ENTRIES SHOWN:
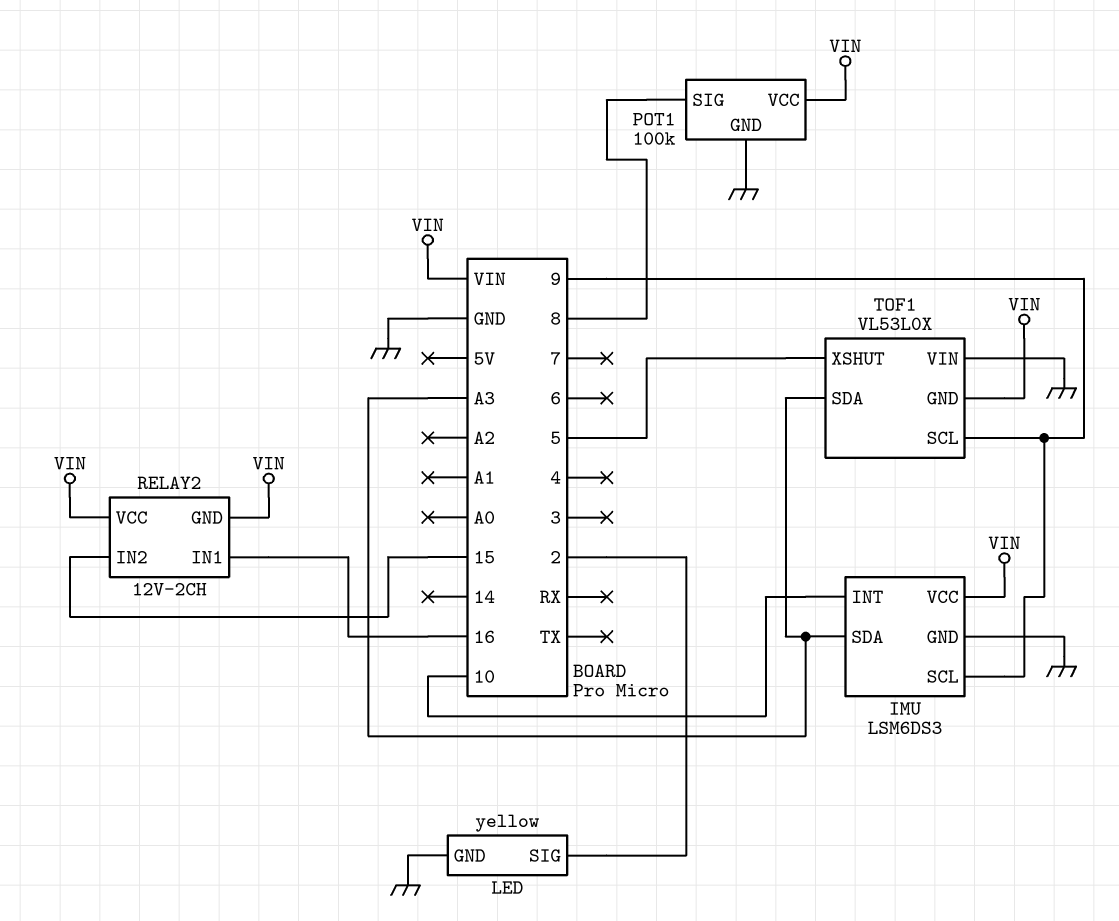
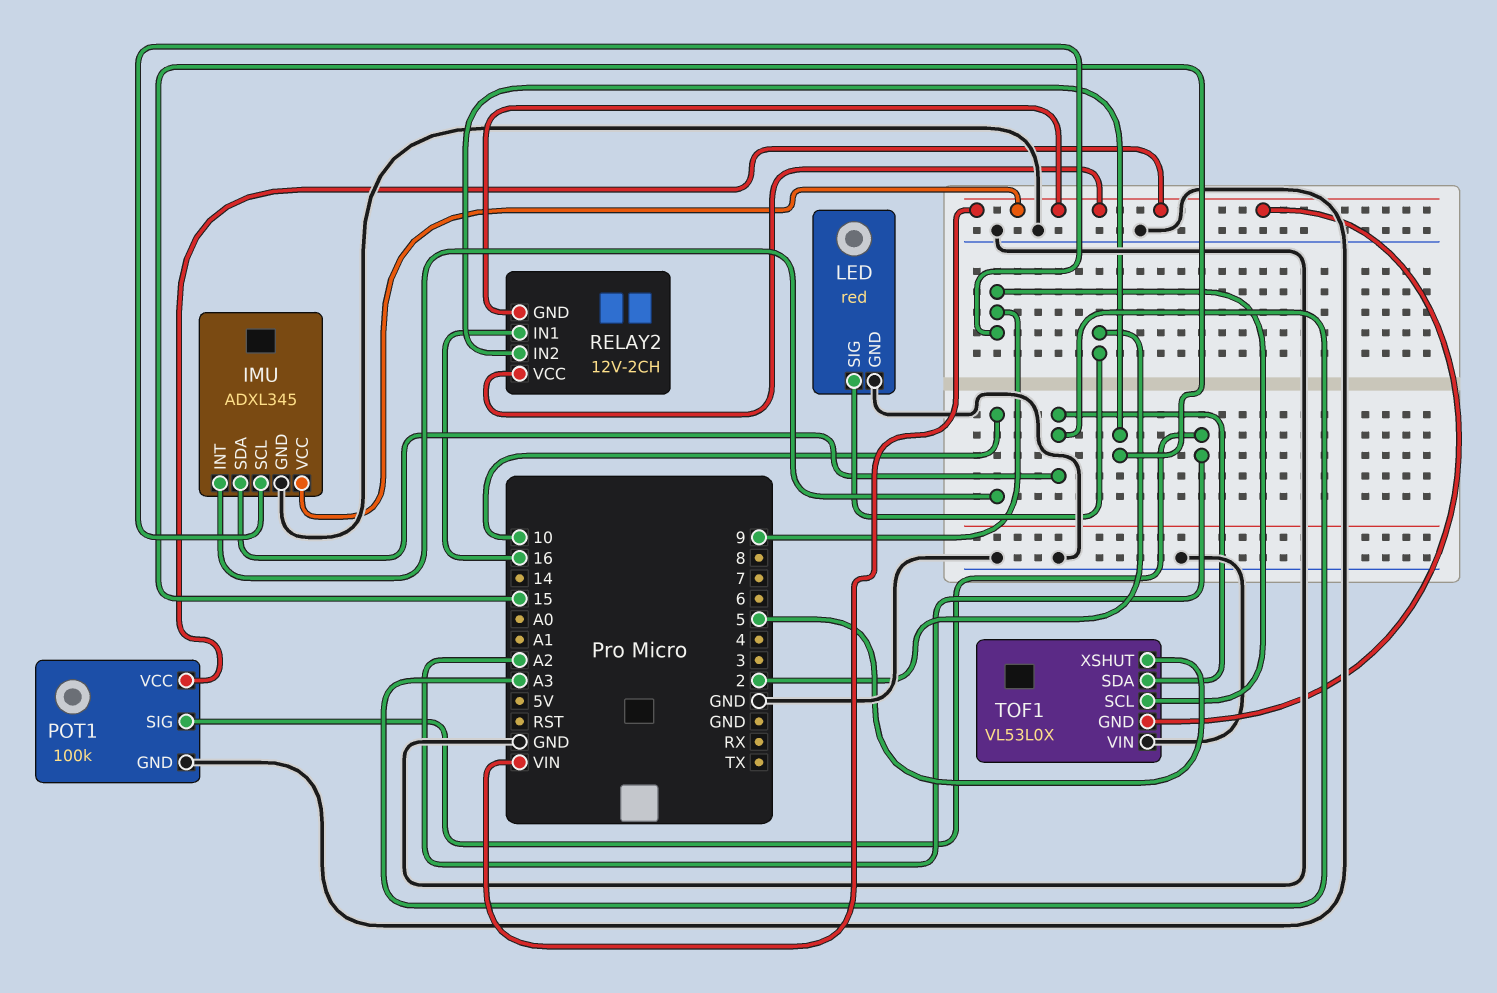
IMU: LSM6DS3 -> ADXL345
LED: yellow -> red
POT1 pin SIG: 8 -> A2

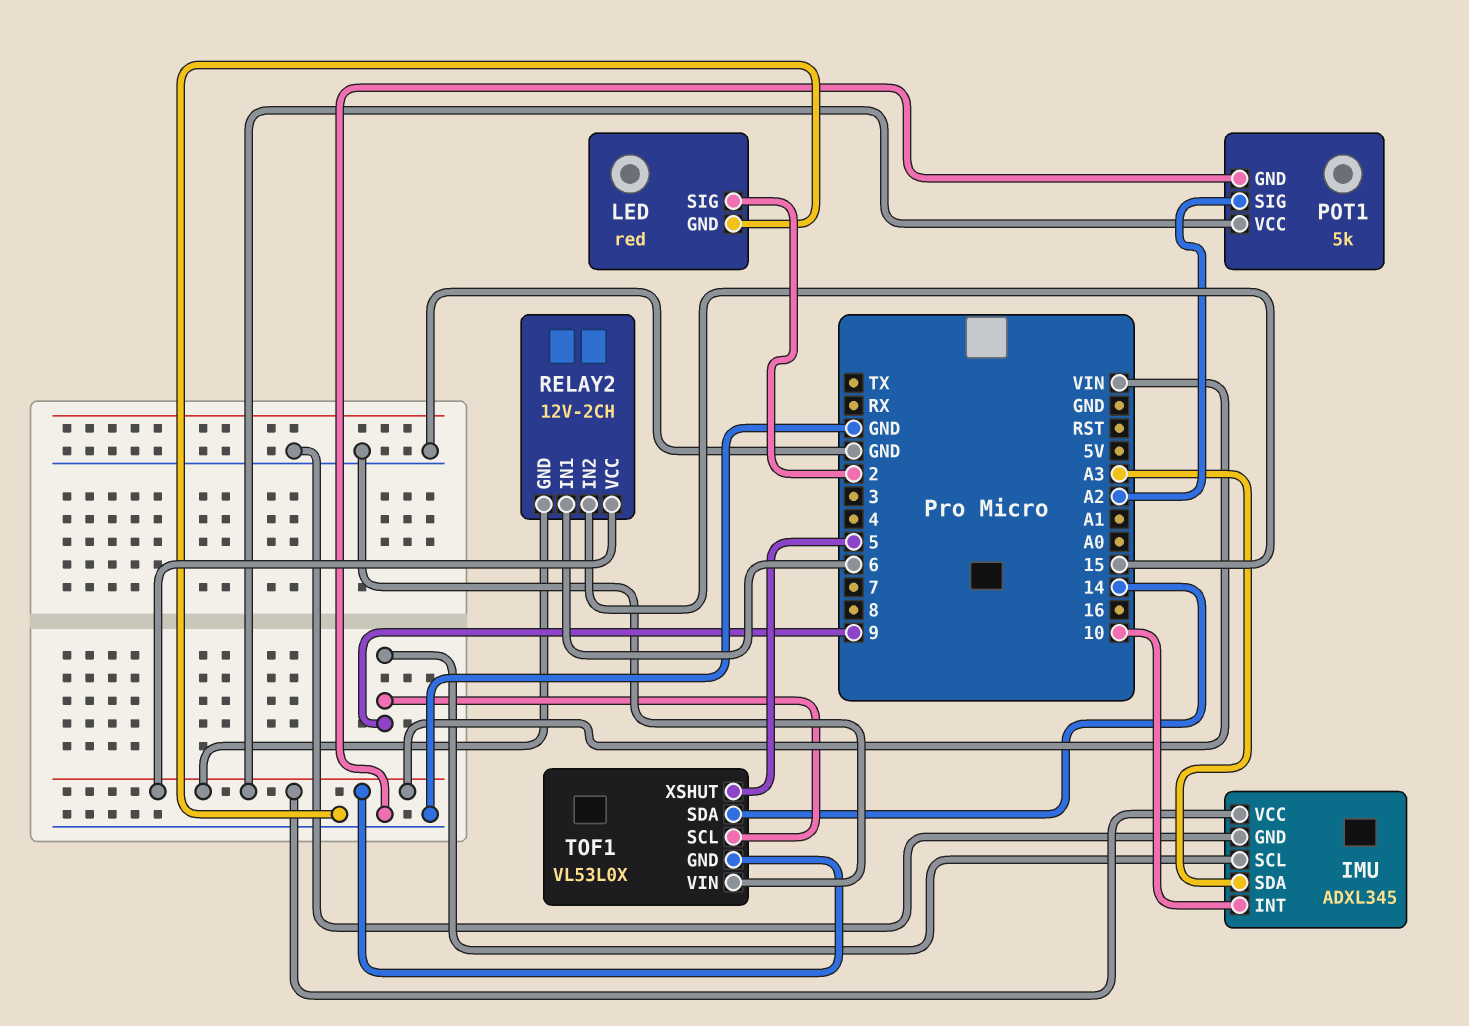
POT1: 100k -> 5k
RELAY2 pin IN1: 16 -> 6
TOF1 pin SDA: A3 -> 14

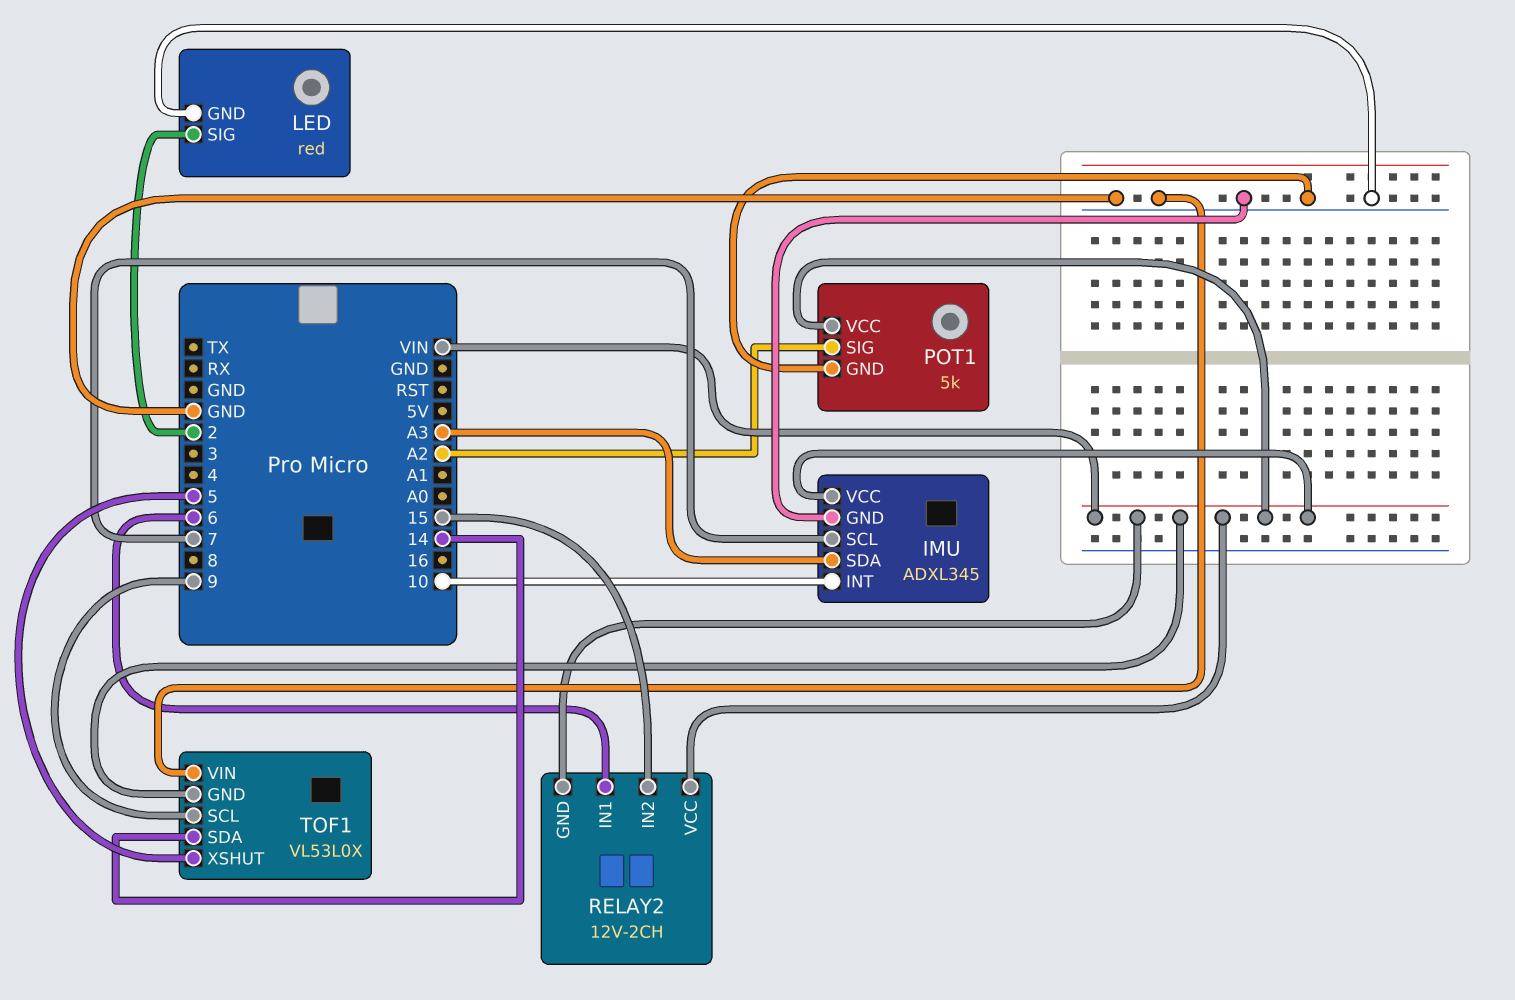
IMU pin SCL: 9 -> 7

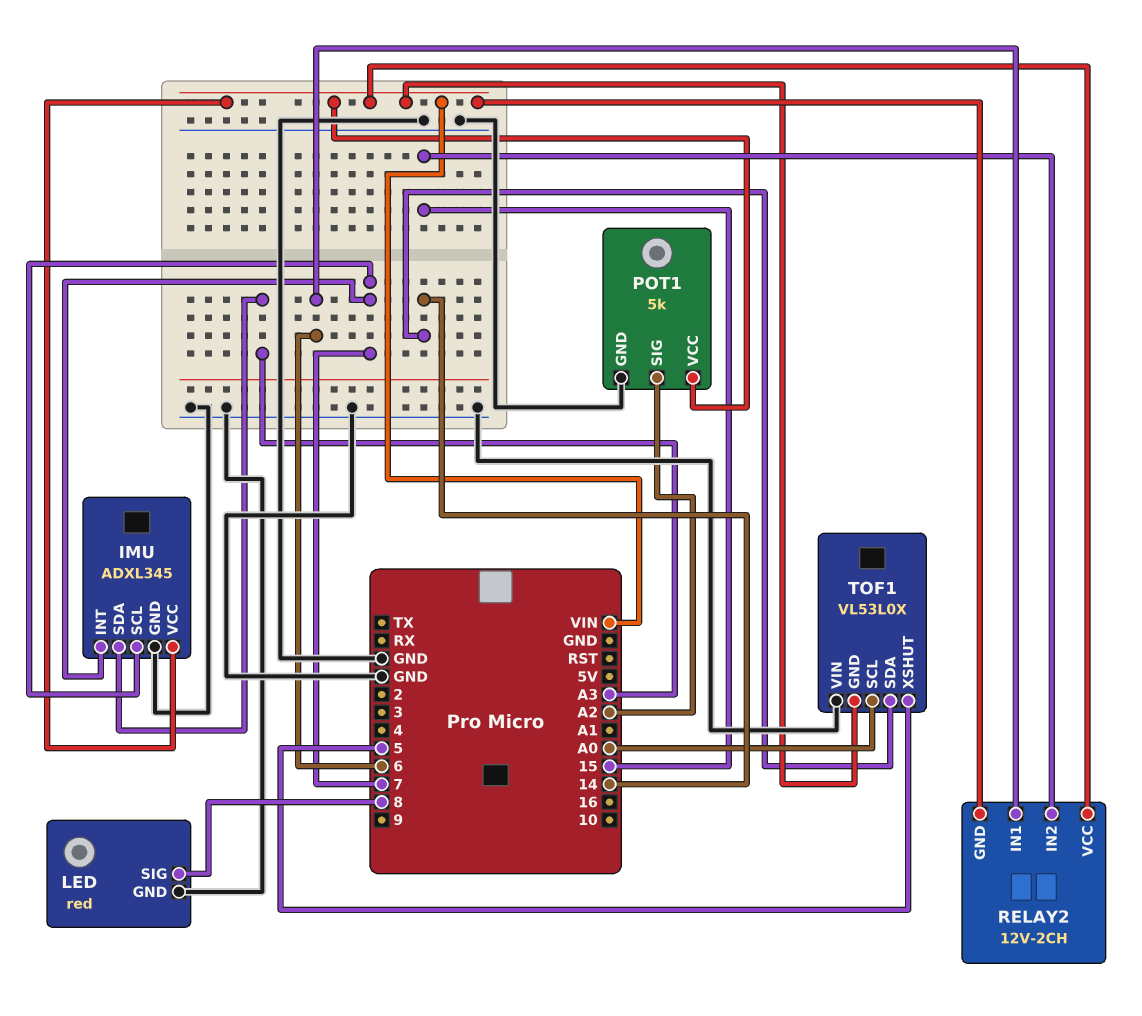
IMU pin INT: 10 -> 7
LED pin SIG: 2 -> 8
TOF1 pin SCL: 9 -> A0

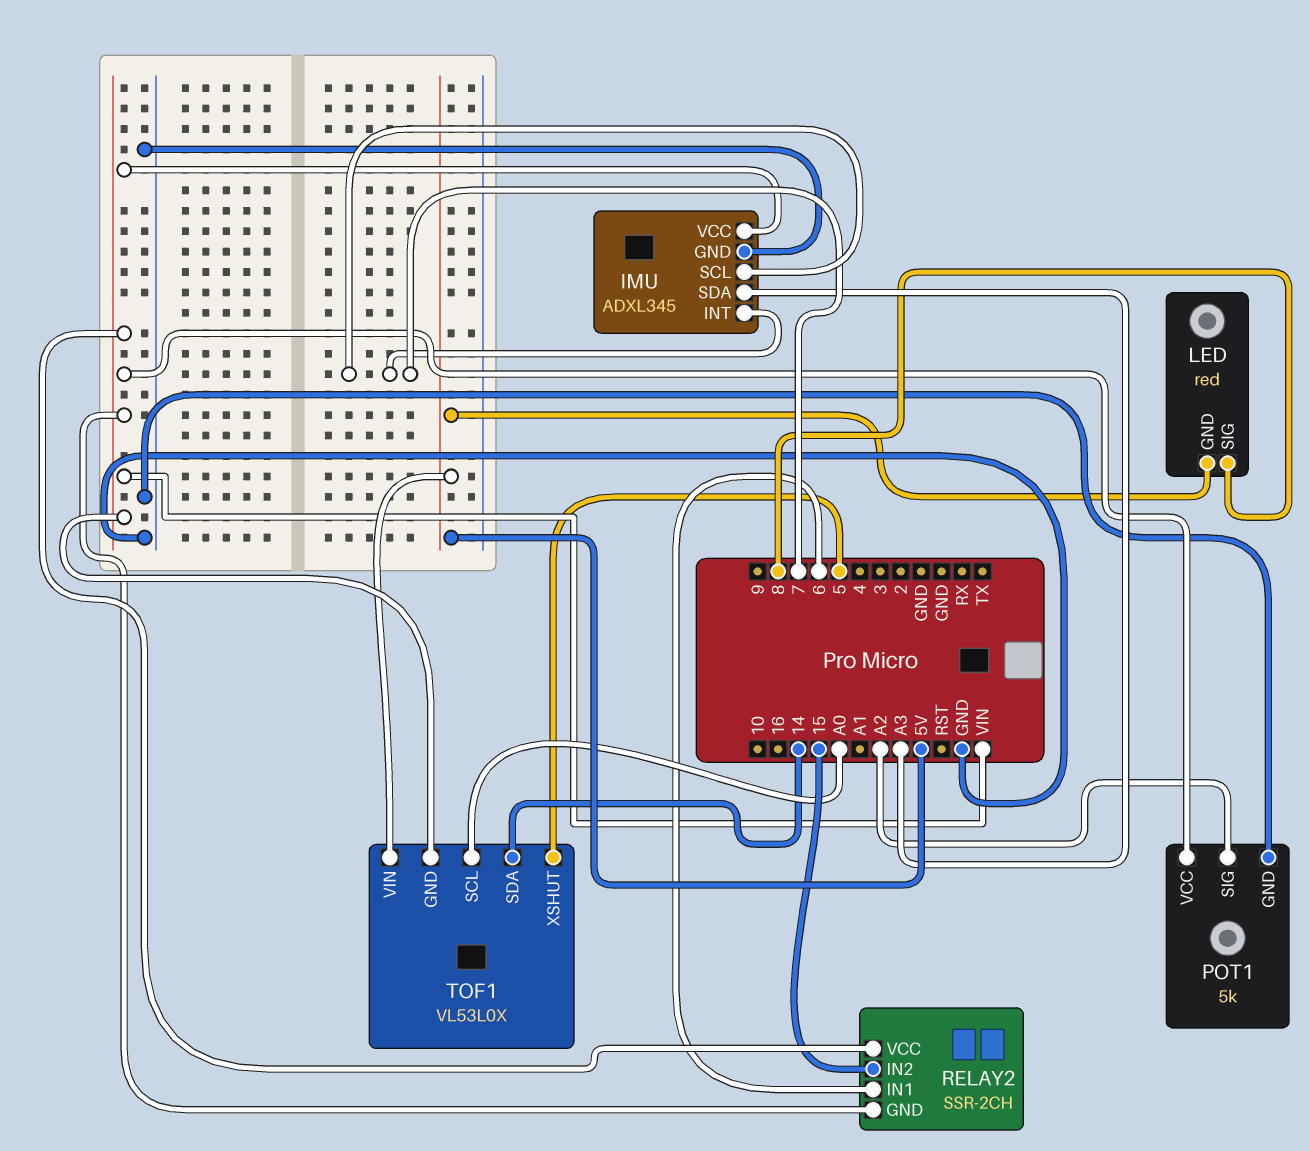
LED pin GND: GND -> 5V
RELAY2: 12V-2CH -> SSR-2CH
TOF1 pin VIN: GND -> 5V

WORK REQUIRED: Only the text of the listing above should be copied, exactly and with pictures left out.

ANSWER TO THIS PROBLEM:
IMU: LSM6DS3 -> ADXL345
LED: yellow -> red
POT1 pin SIG: 8 -> A2

POT1: 100k -> 5k
RELAY2 pin IN1: 16 -> 6
TOF1 pin SDA: A3 -> 14

IMU pin SCL: 9 -> 7

IMU pin INT: 10 -> 7
LED pin SIG: 2 -> 8
TOF1 pin SCL: 9 -> A0

LED pin GND: GND -> 5V
RELAY2: 12V-2CH -> SSR-2CH
TOF1 pin VIN: GND -> 5V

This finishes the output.